> [Task prompt]:
Images are not part of the copy; write out the rest of the data exactly as given.

> [Data]:
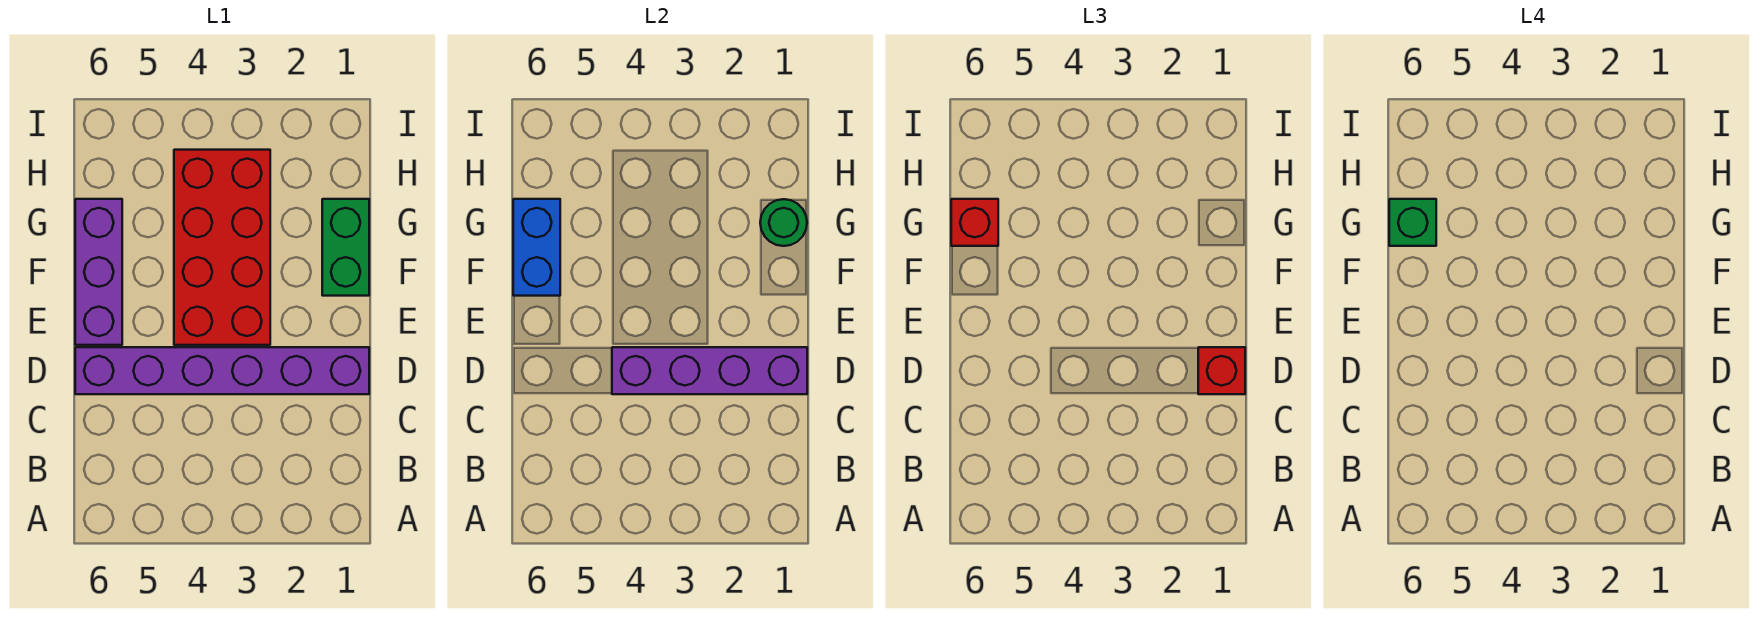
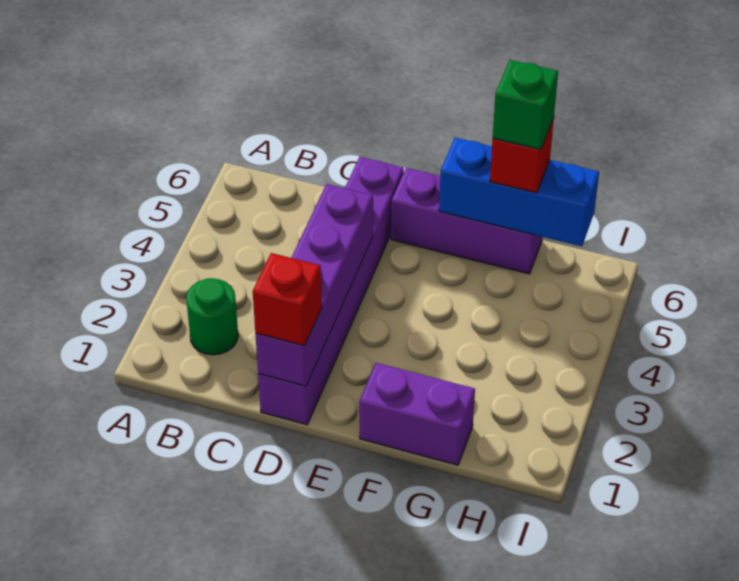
red brick E3:H4 level 1 -> none
green brick F1:G1 level 1 -> purple brick F1:G1 level 1
blue brick F6:G6 level 2 -> blue brick F6:H6 level 2
green round brick G1 level 2 -> green round brick B2 level 1

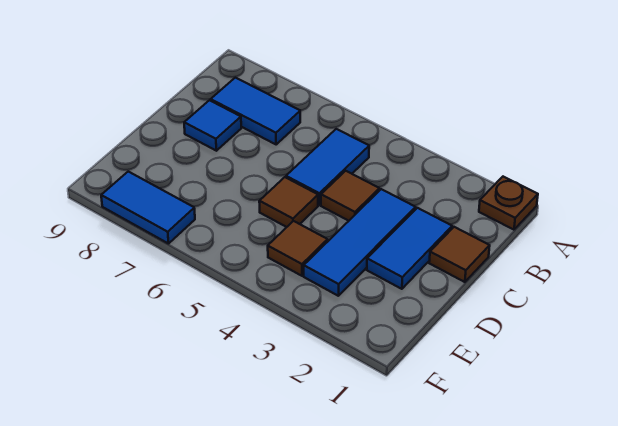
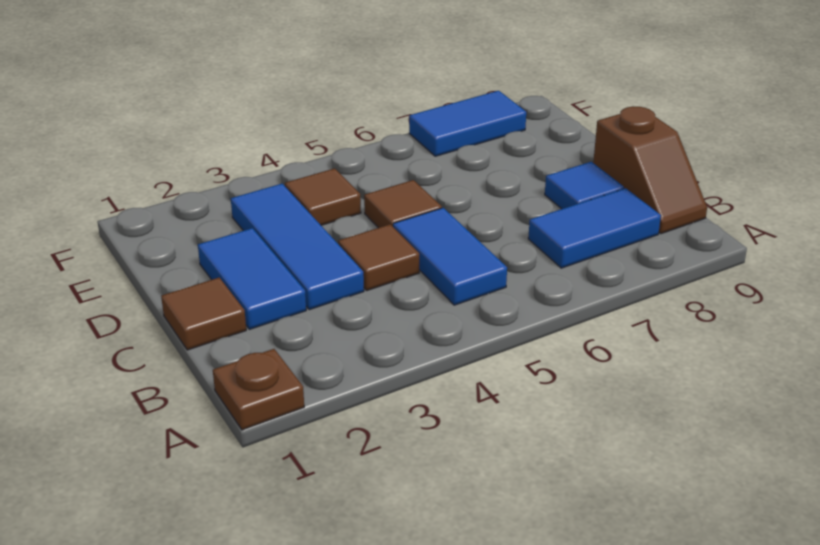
none -> brown slope B9:C9 level 1 top C

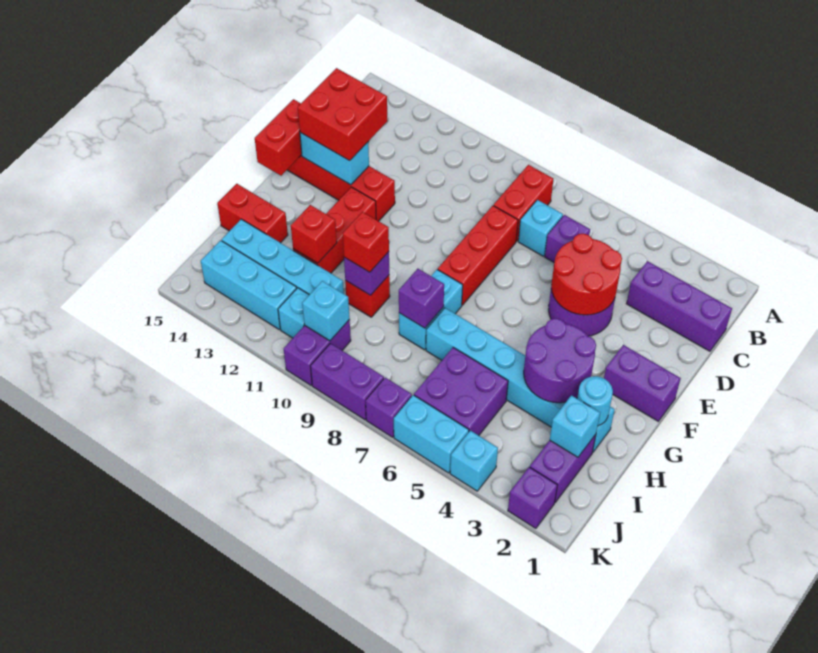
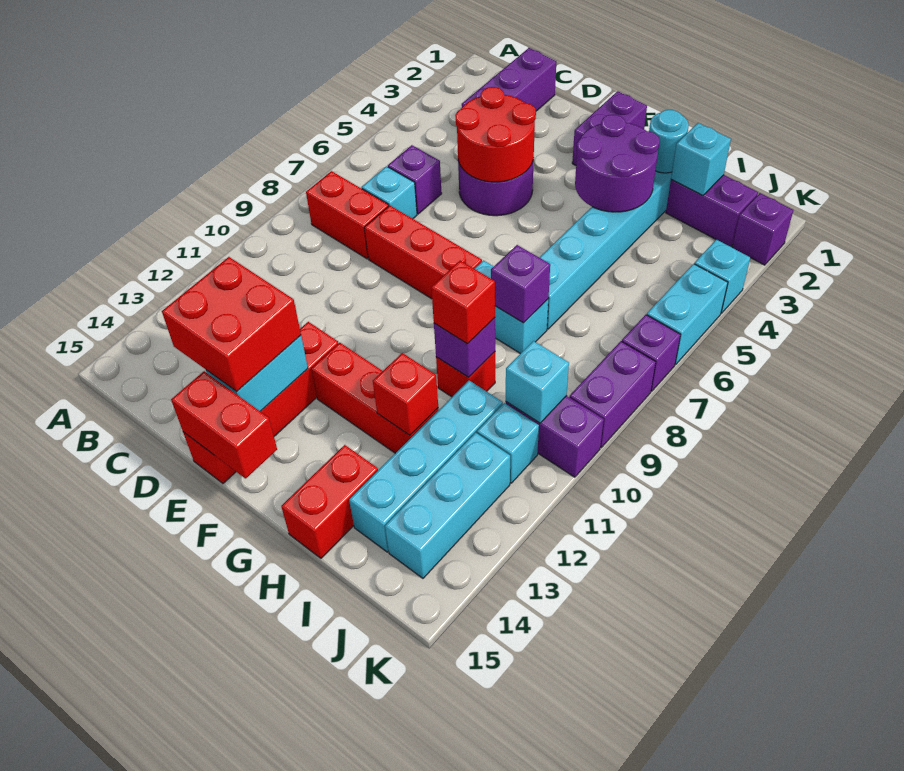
purple brick I5:J6 level 1 -> none

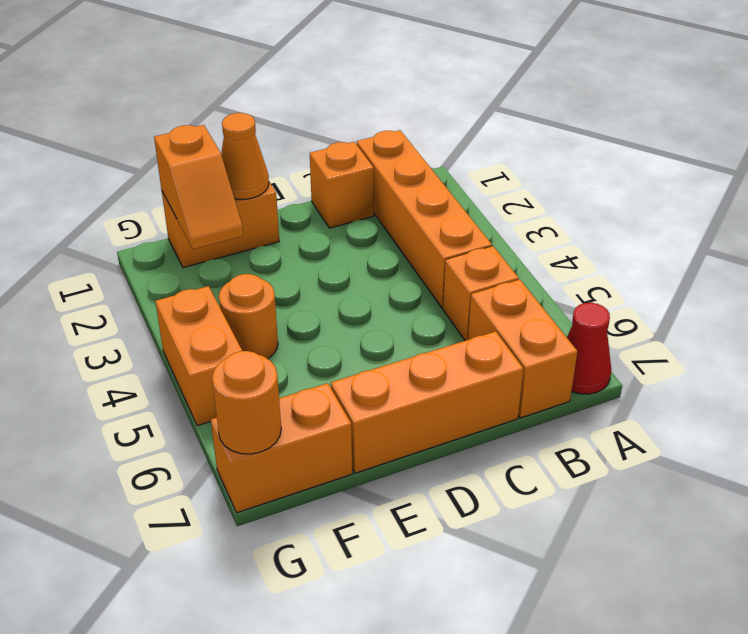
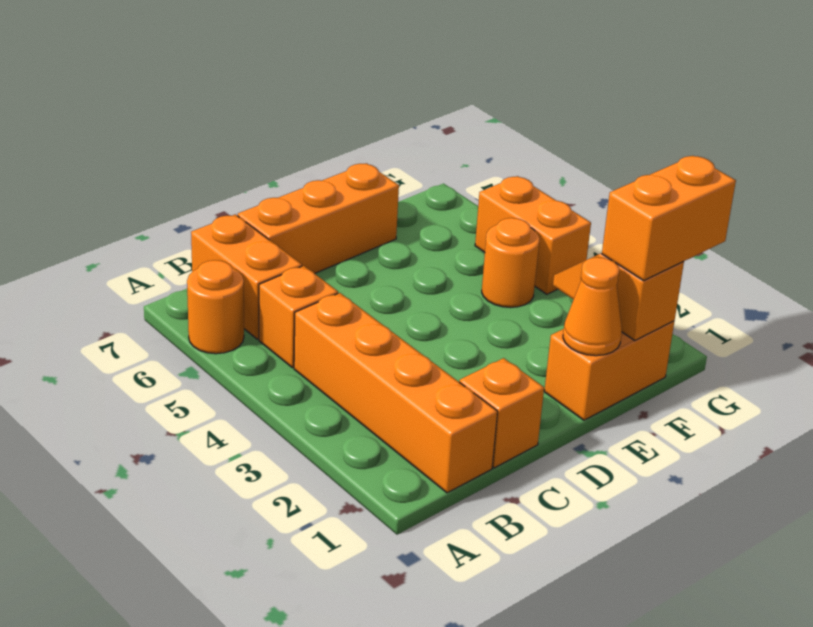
red cone A7 level 1 -> none
orange brick F7:G7 level 1 -> orange brick F1:G1 level 3
orange round brick G7 level 2 -> orange round brick A6 level 1

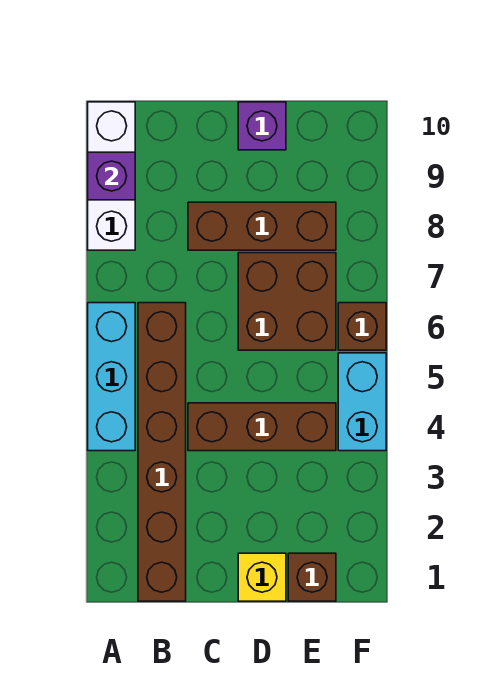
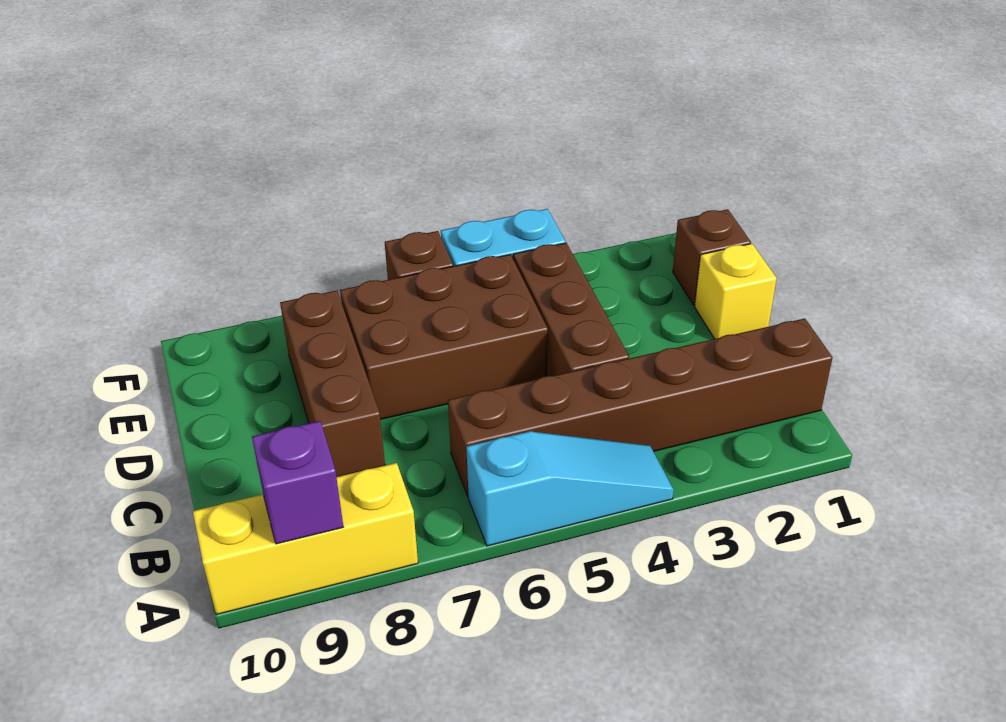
cyan brick A4:A6 level 1 -> cyan slope A4:A6 level 1 top 6
white brick A8:A10 level 1 -> yellow brick A8:A10 level 1
brown brick D6:E7 level 1 -> brown brick D5:E7 level 1
purple brick D10 level 1 -> none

> [Response area]:
red brick E3:H4 level 1 -> none
green brick F1:G1 level 1 -> purple brick F1:G1 level 1
blue brick F6:G6 level 2 -> blue brick F6:H6 level 2
green round brick G1 level 2 -> green round brick B2 level 1

none -> brown slope B9:C9 level 1 top C

purple brick I5:J6 level 1 -> none

red cone A7 level 1 -> none
orange brick F7:G7 level 1 -> orange brick F1:G1 level 3
orange round brick G7 level 2 -> orange round brick A6 level 1

cyan brick A4:A6 level 1 -> cyan slope A4:A6 level 1 top 6
white brick A8:A10 level 1 -> yellow brick A8:A10 level 1
brown brick D6:E7 level 1 -> brown brick D5:E7 level 1
purple brick D10 level 1 -> none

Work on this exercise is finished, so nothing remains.